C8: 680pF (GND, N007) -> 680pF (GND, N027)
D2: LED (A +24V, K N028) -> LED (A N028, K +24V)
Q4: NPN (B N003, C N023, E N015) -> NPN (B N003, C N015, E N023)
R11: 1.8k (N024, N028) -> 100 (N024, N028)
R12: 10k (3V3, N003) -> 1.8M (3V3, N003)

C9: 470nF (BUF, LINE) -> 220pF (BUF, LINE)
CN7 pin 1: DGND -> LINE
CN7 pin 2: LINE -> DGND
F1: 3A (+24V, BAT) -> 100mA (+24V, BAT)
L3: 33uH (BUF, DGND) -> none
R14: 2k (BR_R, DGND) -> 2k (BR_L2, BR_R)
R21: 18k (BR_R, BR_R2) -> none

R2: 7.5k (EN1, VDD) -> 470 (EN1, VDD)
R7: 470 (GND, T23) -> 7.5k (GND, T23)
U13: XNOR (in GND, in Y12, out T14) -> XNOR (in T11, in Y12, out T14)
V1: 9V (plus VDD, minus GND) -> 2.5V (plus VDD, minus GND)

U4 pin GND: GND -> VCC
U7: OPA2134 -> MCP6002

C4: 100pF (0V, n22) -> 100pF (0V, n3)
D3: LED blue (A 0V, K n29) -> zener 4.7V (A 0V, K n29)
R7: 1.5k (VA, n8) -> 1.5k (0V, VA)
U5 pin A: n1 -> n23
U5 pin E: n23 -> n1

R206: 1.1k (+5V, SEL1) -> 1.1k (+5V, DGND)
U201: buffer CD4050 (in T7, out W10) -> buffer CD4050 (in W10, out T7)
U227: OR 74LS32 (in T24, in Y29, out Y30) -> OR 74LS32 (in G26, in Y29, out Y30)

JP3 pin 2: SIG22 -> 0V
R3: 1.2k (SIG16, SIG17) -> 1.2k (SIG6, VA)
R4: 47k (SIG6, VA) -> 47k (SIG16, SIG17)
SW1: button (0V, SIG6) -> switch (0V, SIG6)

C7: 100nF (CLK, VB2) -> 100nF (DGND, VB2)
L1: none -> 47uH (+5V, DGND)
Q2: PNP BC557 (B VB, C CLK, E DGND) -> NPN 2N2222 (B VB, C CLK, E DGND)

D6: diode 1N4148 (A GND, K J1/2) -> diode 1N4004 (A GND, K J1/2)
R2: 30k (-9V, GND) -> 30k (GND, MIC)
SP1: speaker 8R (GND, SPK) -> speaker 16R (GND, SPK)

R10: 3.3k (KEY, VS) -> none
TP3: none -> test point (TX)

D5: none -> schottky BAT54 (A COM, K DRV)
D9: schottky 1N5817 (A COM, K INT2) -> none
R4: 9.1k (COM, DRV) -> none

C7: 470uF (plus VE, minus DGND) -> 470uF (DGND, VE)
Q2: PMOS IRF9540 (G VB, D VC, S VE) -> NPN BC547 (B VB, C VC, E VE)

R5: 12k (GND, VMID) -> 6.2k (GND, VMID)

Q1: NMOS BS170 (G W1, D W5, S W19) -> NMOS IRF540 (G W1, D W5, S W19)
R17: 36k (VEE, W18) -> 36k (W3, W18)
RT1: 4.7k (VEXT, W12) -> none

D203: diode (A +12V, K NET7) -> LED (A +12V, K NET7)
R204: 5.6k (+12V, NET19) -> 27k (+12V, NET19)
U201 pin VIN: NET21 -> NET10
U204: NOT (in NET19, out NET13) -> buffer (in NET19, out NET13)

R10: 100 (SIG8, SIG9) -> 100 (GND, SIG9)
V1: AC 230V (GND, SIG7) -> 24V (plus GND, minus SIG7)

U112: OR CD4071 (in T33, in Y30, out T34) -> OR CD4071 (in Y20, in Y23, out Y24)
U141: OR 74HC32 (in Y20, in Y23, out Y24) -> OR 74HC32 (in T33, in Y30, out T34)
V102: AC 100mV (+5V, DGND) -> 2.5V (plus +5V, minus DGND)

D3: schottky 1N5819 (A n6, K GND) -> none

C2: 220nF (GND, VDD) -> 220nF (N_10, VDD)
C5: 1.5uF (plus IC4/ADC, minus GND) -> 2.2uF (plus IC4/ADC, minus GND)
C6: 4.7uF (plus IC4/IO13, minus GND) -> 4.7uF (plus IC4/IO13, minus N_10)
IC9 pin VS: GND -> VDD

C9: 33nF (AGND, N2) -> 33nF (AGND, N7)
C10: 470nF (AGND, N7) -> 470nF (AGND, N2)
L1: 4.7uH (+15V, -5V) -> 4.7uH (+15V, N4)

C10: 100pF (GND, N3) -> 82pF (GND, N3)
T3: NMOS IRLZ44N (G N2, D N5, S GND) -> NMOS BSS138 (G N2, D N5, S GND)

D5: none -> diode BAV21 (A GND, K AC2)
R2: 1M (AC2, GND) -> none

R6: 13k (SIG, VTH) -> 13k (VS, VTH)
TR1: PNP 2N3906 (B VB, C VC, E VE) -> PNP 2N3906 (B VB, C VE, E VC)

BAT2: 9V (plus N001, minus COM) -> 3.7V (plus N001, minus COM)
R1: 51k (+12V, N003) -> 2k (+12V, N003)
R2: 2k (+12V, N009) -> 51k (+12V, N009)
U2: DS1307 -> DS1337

» TASK TO COMPLETE:
Every entry is to be repeated exactly as it stands.

» SOLUTION BELOW:
C8: 680pF (GND, N007) -> 680pF (GND, N027)
D2: LED (A +24V, K N028) -> LED (A N028, K +24V)
Q4: NPN (B N003, C N023, E N015) -> NPN (B N003, C N015, E N023)
R11: 1.8k (N024, N028) -> 100 (N024, N028)
R12: 10k (3V3, N003) -> 1.8M (3V3, N003)

C9: 470nF (BUF, LINE) -> 220pF (BUF, LINE)
CN7 pin 1: DGND -> LINE
CN7 pin 2: LINE -> DGND
F1: 3A (+24V, BAT) -> 100mA (+24V, BAT)
L3: 33uH (BUF, DGND) -> none
R14: 2k (BR_R, DGND) -> 2k (BR_L2, BR_R)
R21: 18k (BR_R, BR_R2) -> none

R2: 7.5k (EN1, VDD) -> 470 (EN1, VDD)
R7: 470 (GND, T23) -> 7.5k (GND, T23)
U13: XNOR (in GND, in Y12, out T14) -> XNOR (in T11, in Y12, out T14)
V1: 9V (plus VDD, minus GND) -> 2.5V (plus VDD, minus GND)

U4 pin GND: GND -> VCC
U7: OPA2134 -> MCP6002

C4: 100pF (0V, n22) -> 100pF (0V, n3)
D3: LED blue (A 0V, K n29) -> zener 4.7V (A 0V, K n29)
R7: 1.5k (VA, n8) -> 1.5k (0V, VA)
U5 pin A: n1 -> n23
U5 pin E: n23 -> n1

R206: 1.1k (+5V, SEL1) -> 1.1k (+5V, DGND)
U201: buffer CD4050 (in T7, out W10) -> buffer CD4050 (in W10, out T7)
U227: OR 74LS32 (in T24, in Y29, out Y30) -> OR 74LS32 (in G26, in Y29, out Y30)

JP3 pin 2: SIG22 -> 0V
R3: 1.2k (SIG16, SIG17) -> 1.2k (SIG6, VA)
R4: 47k (SIG6, VA) -> 47k (SIG16, SIG17)
SW1: button (0V, SIG6) -> switch (0V, SIG6)

C7: 100nF (CLK, VB2) -> 100nF (DGND, VB2)
L1: none -> 47uH (+5V, DGND)
Q2: PNP BC557 (B VB, C CLK, E DGND) -> NPN 2N2222 (B VB, C CLK, E DGND)

D6: diode 1N4148 (A GND, K J1/2) -> diode 1N4004 (A GND, K J1/2)
R2: 30k (-9V, GND) -> 30k (GND, MIC)
SP1: speaker 8R (GND, SPK) -> speaker 16R (GND, SPK)

R10: 3.3k (KEY, VS) -> none
TP3: none -> test point (TX)

D5: none -> schottky BAT54 (A COM, K DRV)
D9: schottky 1N5817 (A COM, K INT2) -> none
R4: 9.1k (COM, DRV) -> none

C7: 470uF (plus VE, minus DGND) -> 470uF (DGND, VE)
Q2: PMOS IRF9540 (G VB, D VC, S VE) -> NPN BC547 (B VB, C VC, E VE)

R5: 12k (GND, VMID) -> 6.2k (GND, VMID)

Q1: NMOS BS170 (G W1, D W5, S W19) -> NMOS IRF540 (G W1, D W5, S W19)
R17: 36k (VEE, W18) -> 36k (W3, W18)
RT1: 4.7k (VEXT, W12) -> none

D203: diode (A +12V, K NET7) -> LED (A +12V, K NET7)
R204: 5.6k (+12V, NET19) -> 27k (+12V, NET19)
U201 pin VIN: NET21 -> NET10
U204: NOT (in NET19, out NET13) -> buffer (in NET19, out NET13)

R10: 100 (SIG8, SIG9) -> 100 (GND, SIG9)
V1: AC 230V (GND, SIG7) -> 24V (plus GND, minus SIG7)

U112: OR CD4071 (in T33, in Y30, out T34) -> OR CD4071 (in Y20, in Y23, out Y24)
U141: OR 74HC32 (in Y20, in Y23, out Y24) -> OR 74HC32 (in T33, in Y30, out T34)
V102: AC 100mV (+5V, DGND) -> 2.5V (plus +5V, minus DGND)

D3: schottky 1N5819 (A n6, K GND) -> none

C2: 220nF (GND, VDD) -> 220nF (N_10, VDD)
C5: 1.5uF (plus IC4/ADC, minus GND) -> 2.2uF (plus IC4/ADC, minus GND)
C6: 4.7uF (plus IC4/IO13, minus GND) -> 4.7uF (plus IC4/IO13, minus N_10)
IC9 pin VS: GND -> VDD

C9: 33nF (AGND, N2) -> 33nF (AGND, N7)
C10: 470nF (AGND, N7) -> 470nF (AGND, N2)
L1: 4.7uH (+15V, -5V) -> 4.7uH (+15V, N4)

C10: 100pF (GND, N3) -> 82pF (GND, N3)
T3: NMOS IRLZ44N (G N2, D N5, S GND) -> NMOS BSS138 (G N2, D N5, S GND)

D5: none -> diode BAV21 (A GND, K AC2)
R2: 1M (AC2, GND) -> none

R6: 13k (SIG, VTH) -> 13k (VS, VTH)
TR1: PNP 2N3906 (B VB, C VC, E VE) -> PNP 2N3906 (B VB, C VE, E VC)

BAT2: 9V (plus N001, minus COM) -> 3.7V (plus N001, minus COM)
R1: 51k (+12V, N003) -> 2k (+12V, N003)
R2: 2k (+12V, N009) -> 51k (+12V, N009)
U2: DS1307 -> DS1337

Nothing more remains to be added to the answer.